▸ Content revision data
-.-.-

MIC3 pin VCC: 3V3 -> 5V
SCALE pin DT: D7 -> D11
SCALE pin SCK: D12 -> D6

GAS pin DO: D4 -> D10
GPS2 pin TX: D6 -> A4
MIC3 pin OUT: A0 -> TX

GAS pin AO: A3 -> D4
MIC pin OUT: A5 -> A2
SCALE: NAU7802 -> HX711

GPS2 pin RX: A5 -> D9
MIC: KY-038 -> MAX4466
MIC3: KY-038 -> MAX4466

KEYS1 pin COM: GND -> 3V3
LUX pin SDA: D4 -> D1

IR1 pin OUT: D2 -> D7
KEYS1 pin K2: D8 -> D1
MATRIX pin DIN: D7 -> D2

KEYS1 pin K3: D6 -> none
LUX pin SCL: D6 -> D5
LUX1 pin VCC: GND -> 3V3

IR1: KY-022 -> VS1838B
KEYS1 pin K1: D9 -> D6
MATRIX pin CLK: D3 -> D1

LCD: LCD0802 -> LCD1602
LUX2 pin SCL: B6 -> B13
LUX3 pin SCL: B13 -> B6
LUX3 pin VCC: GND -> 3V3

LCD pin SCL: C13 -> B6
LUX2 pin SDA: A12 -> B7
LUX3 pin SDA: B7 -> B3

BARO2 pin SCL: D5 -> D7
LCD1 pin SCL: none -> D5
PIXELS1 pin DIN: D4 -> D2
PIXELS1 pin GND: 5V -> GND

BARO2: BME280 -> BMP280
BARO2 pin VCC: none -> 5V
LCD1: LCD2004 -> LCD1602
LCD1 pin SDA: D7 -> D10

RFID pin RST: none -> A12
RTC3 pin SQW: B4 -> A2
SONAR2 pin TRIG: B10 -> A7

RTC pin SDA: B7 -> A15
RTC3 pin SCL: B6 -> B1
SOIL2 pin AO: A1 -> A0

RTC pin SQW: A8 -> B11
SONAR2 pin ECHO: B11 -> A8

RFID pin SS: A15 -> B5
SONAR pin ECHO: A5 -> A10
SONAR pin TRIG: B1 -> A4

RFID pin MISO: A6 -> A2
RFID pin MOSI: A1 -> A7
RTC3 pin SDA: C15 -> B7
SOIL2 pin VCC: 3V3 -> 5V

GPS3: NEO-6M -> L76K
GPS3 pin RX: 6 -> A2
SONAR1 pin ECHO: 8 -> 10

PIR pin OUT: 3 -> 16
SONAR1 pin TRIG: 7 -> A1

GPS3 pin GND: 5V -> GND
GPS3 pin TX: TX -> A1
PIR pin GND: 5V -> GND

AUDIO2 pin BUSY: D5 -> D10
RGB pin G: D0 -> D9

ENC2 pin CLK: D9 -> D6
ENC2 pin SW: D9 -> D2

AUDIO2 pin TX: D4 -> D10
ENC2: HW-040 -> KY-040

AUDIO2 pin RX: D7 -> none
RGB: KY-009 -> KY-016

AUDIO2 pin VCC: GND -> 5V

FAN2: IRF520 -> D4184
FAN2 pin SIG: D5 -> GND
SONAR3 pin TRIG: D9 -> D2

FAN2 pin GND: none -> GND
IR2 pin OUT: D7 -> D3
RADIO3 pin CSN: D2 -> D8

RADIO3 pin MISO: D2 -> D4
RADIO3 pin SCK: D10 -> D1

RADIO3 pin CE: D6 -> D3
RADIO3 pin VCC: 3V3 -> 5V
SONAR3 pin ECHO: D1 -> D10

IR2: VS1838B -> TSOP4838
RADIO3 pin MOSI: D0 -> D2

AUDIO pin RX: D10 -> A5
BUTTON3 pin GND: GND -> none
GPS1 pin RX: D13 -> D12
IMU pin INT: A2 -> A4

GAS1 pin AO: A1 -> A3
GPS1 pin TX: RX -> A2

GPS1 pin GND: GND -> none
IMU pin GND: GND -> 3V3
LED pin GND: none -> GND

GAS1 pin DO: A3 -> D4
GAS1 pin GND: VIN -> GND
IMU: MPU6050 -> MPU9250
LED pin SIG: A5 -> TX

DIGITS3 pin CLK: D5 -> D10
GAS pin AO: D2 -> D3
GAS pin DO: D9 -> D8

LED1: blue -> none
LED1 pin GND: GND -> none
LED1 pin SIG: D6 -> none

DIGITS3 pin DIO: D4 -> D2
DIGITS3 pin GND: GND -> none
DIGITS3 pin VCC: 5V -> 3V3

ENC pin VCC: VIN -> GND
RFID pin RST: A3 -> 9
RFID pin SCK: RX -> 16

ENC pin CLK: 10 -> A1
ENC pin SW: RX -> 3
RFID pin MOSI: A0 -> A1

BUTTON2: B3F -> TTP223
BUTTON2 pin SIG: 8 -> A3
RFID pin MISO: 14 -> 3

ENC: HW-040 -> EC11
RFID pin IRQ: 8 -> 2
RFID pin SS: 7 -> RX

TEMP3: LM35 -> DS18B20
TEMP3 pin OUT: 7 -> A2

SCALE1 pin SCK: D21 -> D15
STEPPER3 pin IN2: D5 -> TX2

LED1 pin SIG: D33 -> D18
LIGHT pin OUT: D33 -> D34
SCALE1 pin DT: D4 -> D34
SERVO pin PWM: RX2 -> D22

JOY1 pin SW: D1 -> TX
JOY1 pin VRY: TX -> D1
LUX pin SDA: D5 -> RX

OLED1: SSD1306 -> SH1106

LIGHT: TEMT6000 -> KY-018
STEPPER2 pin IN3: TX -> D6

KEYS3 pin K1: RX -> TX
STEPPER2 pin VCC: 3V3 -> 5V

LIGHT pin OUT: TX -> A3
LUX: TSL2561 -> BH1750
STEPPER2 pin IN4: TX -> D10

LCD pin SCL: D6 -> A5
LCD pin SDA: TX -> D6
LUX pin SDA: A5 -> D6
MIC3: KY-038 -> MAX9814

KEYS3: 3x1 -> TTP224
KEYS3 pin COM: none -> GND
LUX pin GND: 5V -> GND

-.-.-

Repeat the data verbatim.

MIC3 pin VCC: 3V3 -> 5V
SCALE pin DT: D7 -> D11
SCALE pin SCK: D12 -> D6

GAS pin DO: D4 -> D10
GPS2 pin TX: D6 -> A4
MIC3 pin OUT: A0 -> TX

GAS pin AO: A3 -> D4
MIC pin OUT: A5 -> A2
SCALE: NAU7802 -> HX711

GPS2 pin RX: A5 -> D9
MIC: KY-038 -> MAX4466
MIC3: KY-038 -> MAX4466

KEYS1 pin COM: GND -> 3V3
LUX pin SDA: D4 -> D1

IR1 pin OUT: D2 -> D7
KEYS1 pin K2: D8 -> D1
MATRIX pin DIN: D7 -> D2

KEYS1 pin K3: D6 -> none
LUX pin SCL: D6 -> D5
LUX1 pin VCC: GND -> 3V3

IR1: KY-022 -> VS1838B
KEYS1 pin K1: D9 -> D6
MATRIX pin CLK: D3 -> D1

LCD: LCD0802 -> LCD1602
LUX2 pin SCL: B6 -> B13
LUX3 pin SCL: B13 -> B6
LUX3 pin VCC: GND -> 3V3

LCD pin SCL: C13 -> B6
LUX2 pin SDA: A12 -> B7
LUX3 pin SDA: B7 -> B3

BARO2 pin SCL: D5 -> D7
LCD1 pin SCL: none -> D5
PIXELS1 pin DIN: D4 -> D2
PIXELS1 pin GND: 5V -> GND

BARO2: BME280 -> BMP280
BARO2 pin VCC: none -> 5V
LCD1: LCD2004 -> LCD1602
LCD1 pin SDA: D7 -> D10

RFID pin RST: none -> A12
RTC3 pin SQW: B4 -> A2
SONAR2 pin TRIG: B10 -> A7

RTC pin SDA: B7 -> A15
RTC3 pin SCL: B6 -> B1
SOIL2 pin AO: A1 -> A0

RTC pin SQW: A8 -> B11
SONAR2 pin ECHO: B11 -> A8

RFID pin SS: A15 -> B5
SONAR pin ECHO: A5 -> A10
SONAR pin TRIG: B1 -> A4

RFID pin MISO: A6 -> A2
RFID pin MOSI: A1 -> A7
RTC3 pin SDA: C15 -> B7
SOIL2 pin VCC: 3V3 -> 5V

GPS3: NEO-6M -> L76K
GPS3 pin RX: 6 -> A2
SONAR1 pin ECHO: 8 -> 10

PIR pin OUT: 3 -> 16
SONAR1 pin TRIG: 7 -> A1

GPS3 pin GND: 5V -> GND
GPS3 pin TX: TX -> A1
PIR pin GND: 5V -> GND

AUDIO2 pin BUSY: D5 -> D10
RGB pin G: D0 -> D9

ENC2 pin CLK: D9 -> D6
ENC2 pin SW: D9 -> D2

AUDIO2 pin TX: D4 -> D10
ENC2: HW-040 -> KY-040

AUDIO2 pin RX: D7 -> none
RGB: KY-009 -> KY-016

AUDIO2 pin VCC: GND -> 5V

FAN2: IRF520 -> D4184
FAN2 pin SIG: D5 -> GND
SONAR3 pin TRIG: D9 -> D2

FAN2 pin GND: none -> GND
IR2 pin OUT: D7 -> D3
RADIO3 pin CSN: D2 -> D8

RADIO3 pin MISO: D2 -> D4
RADIO3 pin SCK: D10 -> D1

RADIO3 pin CE: D6 -> D3
RADIO3 pin VCC: 3V3 -> 5V
SONAR3 pin ECHO: D1 -> D10

IR2: VS1838B -> TSOP4838
RADIO3 pin MOSI: D0 -> D2

AUDIO pin RX: D10 -> A5
BUTTON3 pin GND: GND -> none
GPS1 pin RX: D13 -> D12
IMU pin INT: A2 -> A4

GAS1 pin AO: A1 -> A3
GPS1 pin TX: RX -> A2

GPS1 pin GND: GND -> none
IMU pin GND: GND -> 3V3
LED pin GND: none -> GND

GAS1 pin DO: A3 -> D4
GAS1 pin GND: VIN -> GND
IMU: MPU6050 -> MPU9250
LED pin SIG: A5 -> TX

DIGITS3 pin CLK: D5 -> D10
GAS pin AO: D2 -> D3
GAS pin DO: D9 -> D8

LED1: blue -> none
LED1 pin GND: GND -> none
LED1 pin SIG: D6 -> none

DIGITS3 pin DIO: D4 -> D2
DIGITS3 pin GND: GND -> none
DIGITS3 pin VCC: 5V -> 3V3

ENC pin VCC: VIN -> GND
RFID pin RST: A3 -> 9
RFID pin SCK: RX -> 16

ENC pin CLK: 10 -> A1
ENC pin SW: RX -> 3
RFID pin MOSI: A0 -> A1

BUTTON2: B3F -> TTP223
BUTTON2 pin SIG: 8 -> A3
RFID pin MISO: 14 -> 3

ENC: HW-040 -> EC11
RFID pin IRQ: 8 -> 2
RFID pin SS: 7 -> RX

TEMP3: LM35 -> DS18B20
TEMP3 pin OUT: 7 -> A2

SCALE1 pin SCK: D21 -> D15
STEPPER3 pin IN2: D5 -> TX2

LED1 pin SIG: D33 -> D18
LIGHT pin OUT: D33 -> D34
SCALE1 pin DT: D4 -> D34
SERVO pin PWM: RX2 -> D22

JOY1 pin SW: D1 -> TX
JOY1 pin VRY: TX -> D1
LUX pin SDA: D5 -> RX

OLED1: SSD1306 -> SH1106

LIGHT: TEMT6000 -> KY-018
STEPPER2 pin IN3: TX -> D6

KEYS3 pin K1: RX -> TX
STEPPER2 pin VCC: 3V3 -> 5V

LIGHT pin OUT: TX -> A3
LUX: TSL2561 -> BH1750
STEPPER2 pin IN4: TX -> D10

LCD pin SCL: D6 -> A5
LCD pin SDA: TX -> D6
LUX pin SDA: A5 -> D6
MIC3: KY-038 -> MAX9814

KEYS3: 3x1 -> TTP224
KEYS3 pin COM: none -> GND
LUX pin GND: 5V -> GND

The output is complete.